* **Records**:
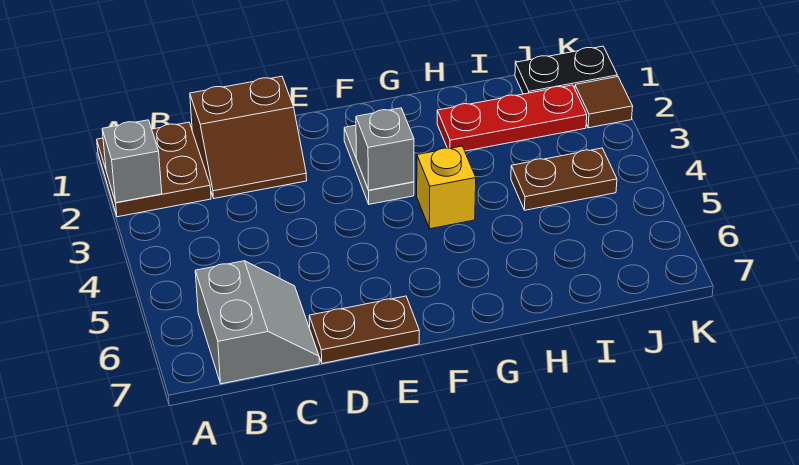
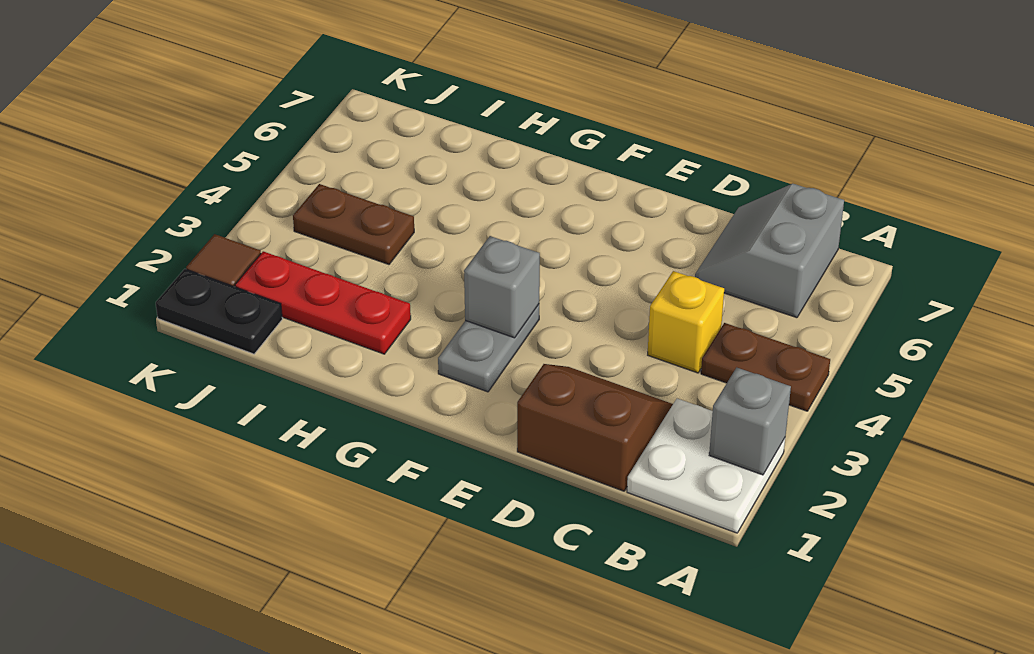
brown plate A1:B2 level 1 -> white plate A1:B2 level 1
brown plate D7:E7 level 1 -> brown plate A4:B4 level 1
yellow brick G4 level 1 -> yellow brick C4 level 1

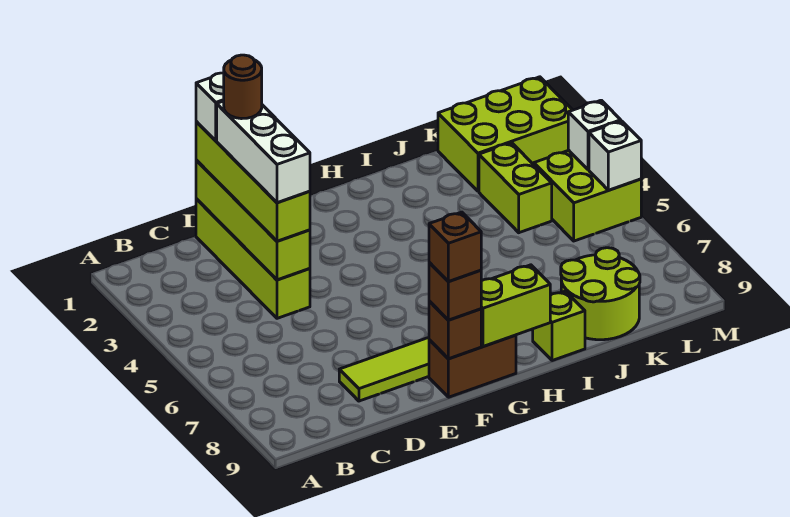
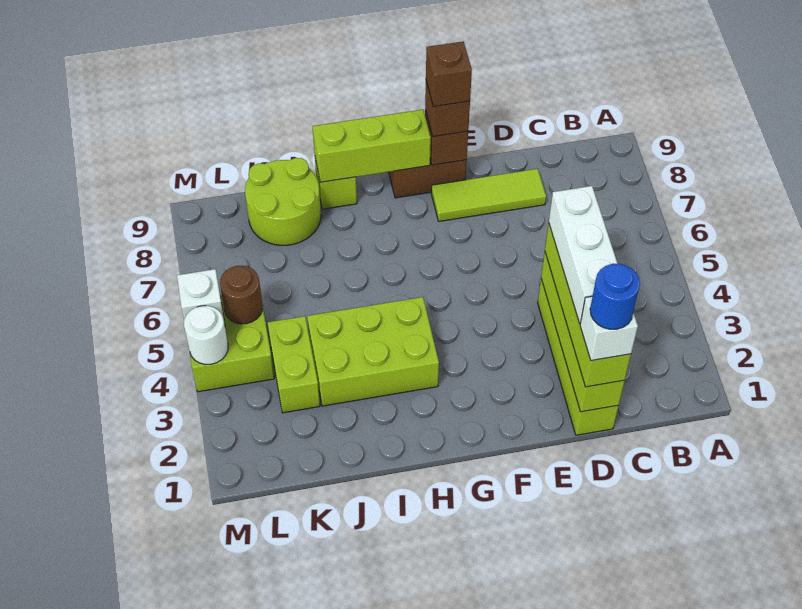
none -> blue round brick D1 level 5
brown round brick D2 level 5 -> brown round brick L5 level 2
lime brick G9:H9 level 2 -> lime brick G9:I9 level 2
lime brick K1:M2 level 1 -> lime brick H3:J4 level 1
white brick M4 level 2 -> white round brick M4 level 2

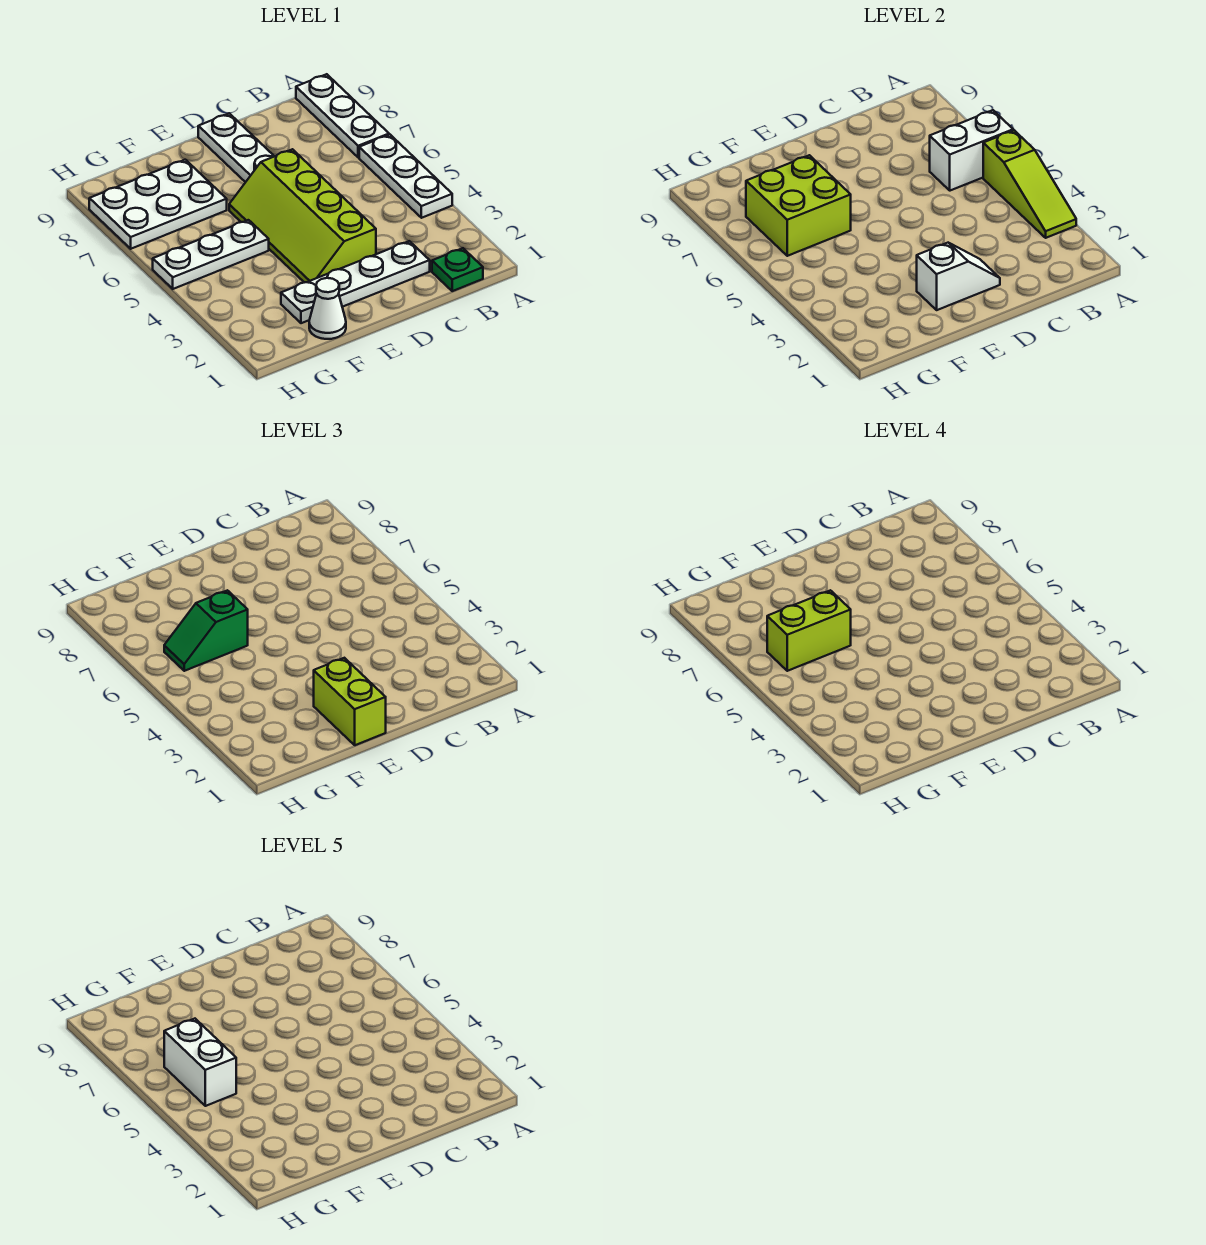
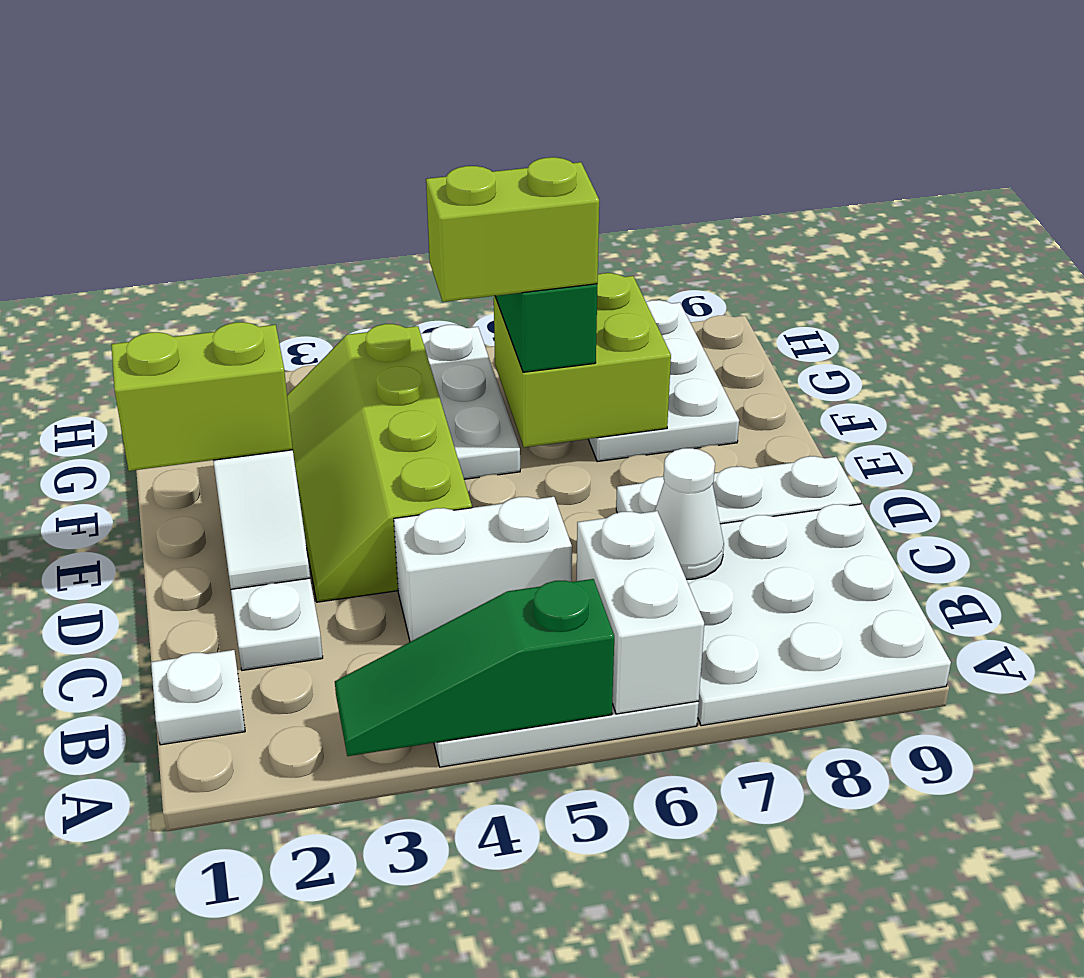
lime slope A3:A5 level 2 top 5 -> green slope A3:A5 level 2 top 5
white plate A7:A9 level 1 -> white plate A7:C9 level 1
green plate B1 level 1 -> white plate B1 level 1
lime slope D3:E6 level 1 top D -> lime slope D3:G4 level 1 top 4
white cone F1 level 1 -> white cone C7 level 2
lime brick F6:G6 level 4 -> lime brick F5:F6 level 4
white brick G5:G6 level 5 -> white brick C4:C5 level 1

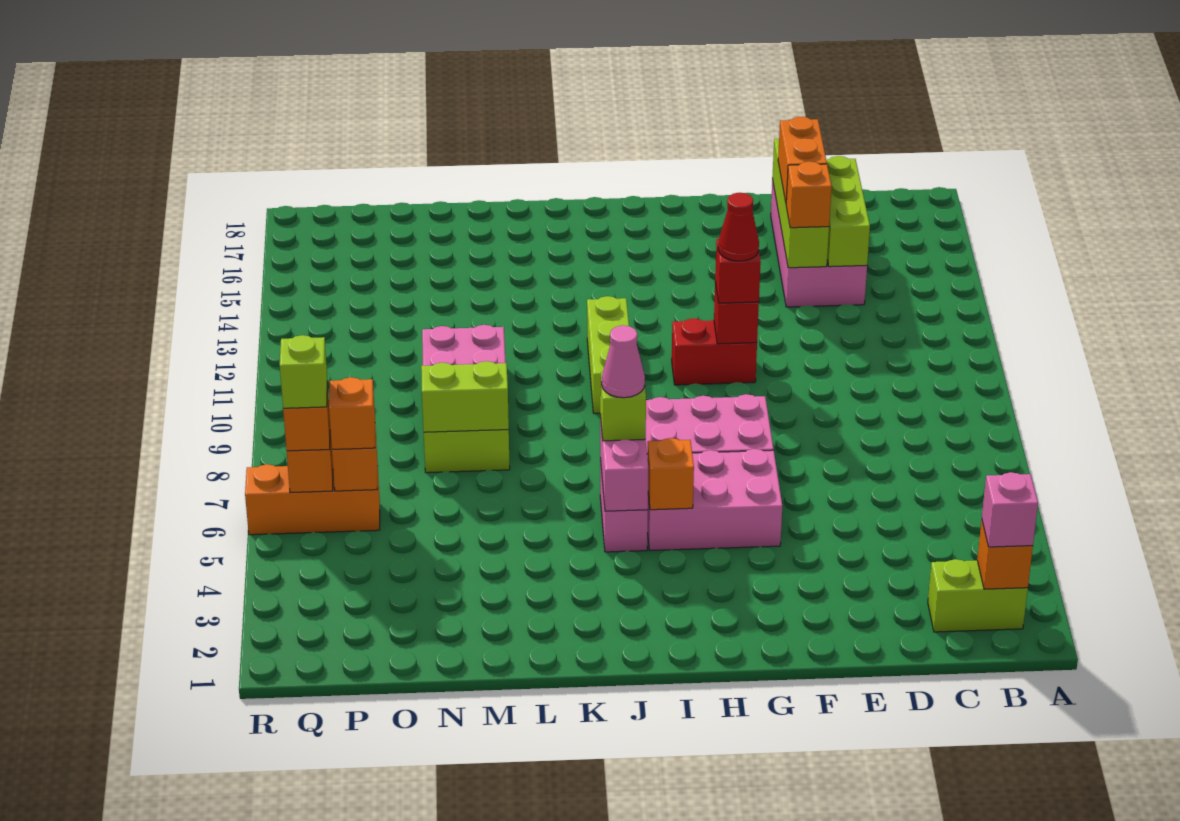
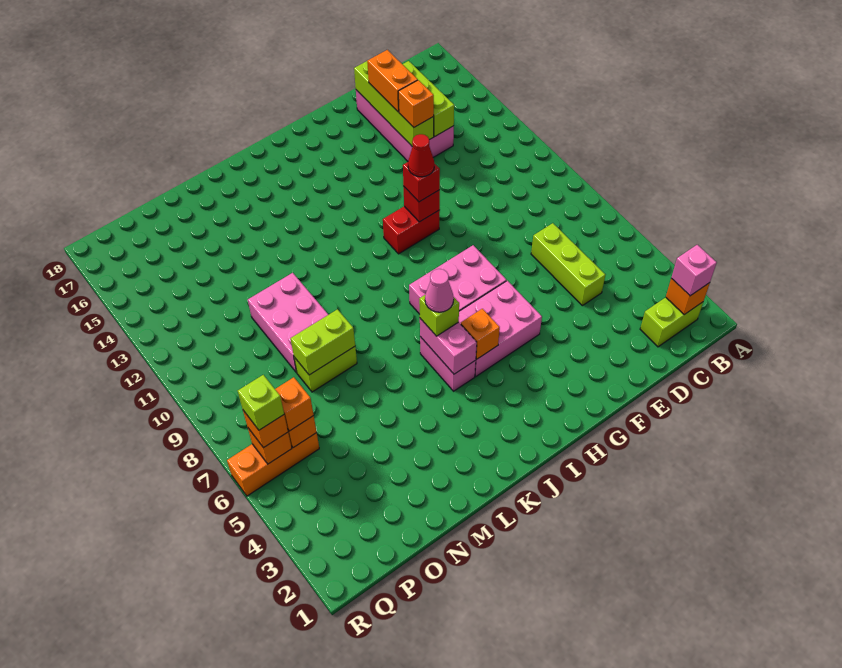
lime brick J10:J12 level 1 -> lime brick D5:D7 level 1

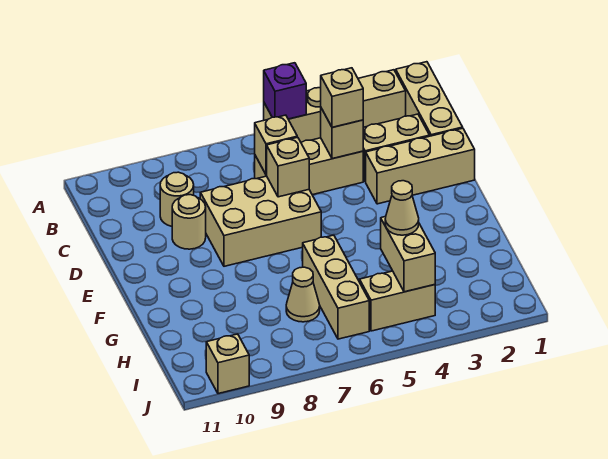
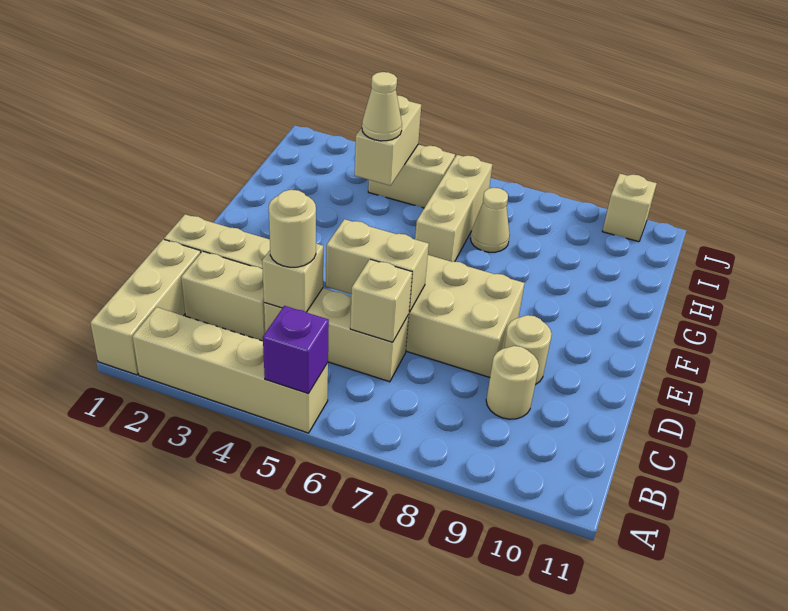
tan brick C4 level 3 -> tan round brick C4 level 3
tan brick D6 level 2 -> tan brick D5:D6 level 2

* **Work to be completed**: Working from the line that contains "lime brick F6:G6" to the last line of the listing, please quote each line exactly, pictures excluded.

* **Response below**:
lime brick F6:G6 level 4 -> lime brick F5:F6 level 4
white brick G5:G6 level 5 -> white brick C4:C5 level 1

lime brick J10:J12 level 1 -> lime brick D5:D7 level 1

tan brick C4 level 3 -> tan round brick C4 level 3
tan brick D6 level 2 -> tan brick D5:D6 level 2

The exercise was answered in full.